• Your assignment:
Which lines come from the start of the records through the line that holds "none -> grey brick H7:I7 level 1"? Write them out word for word.

• Records provided:
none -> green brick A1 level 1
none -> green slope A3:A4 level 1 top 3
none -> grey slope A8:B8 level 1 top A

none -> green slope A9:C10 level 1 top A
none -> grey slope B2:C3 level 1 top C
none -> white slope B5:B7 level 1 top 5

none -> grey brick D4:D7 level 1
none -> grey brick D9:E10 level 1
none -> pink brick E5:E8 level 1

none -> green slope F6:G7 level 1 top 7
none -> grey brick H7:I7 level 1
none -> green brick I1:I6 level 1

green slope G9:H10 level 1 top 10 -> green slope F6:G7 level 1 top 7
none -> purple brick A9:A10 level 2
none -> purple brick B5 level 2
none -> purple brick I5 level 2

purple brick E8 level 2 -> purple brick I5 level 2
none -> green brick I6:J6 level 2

• Result below:
none -> green brick A1 level 1
none -> green slope A3:A4 level 1 top 3
none -> grey slope A8:B8 level 1 top A

none -> green slope A9:C10 level 1 top A
none -> grey slope B2:C3 level 1 top C
none -> white slope B5:B7 level 1 top 5

none -> grey brick D4:D7 level 1
none -> grey brick D9:E10 level 1
none -> pink brick E5:E8 level 1

none -> green slope F6:G7 level 1 top 7
none -> grey brick H7:I7 level 1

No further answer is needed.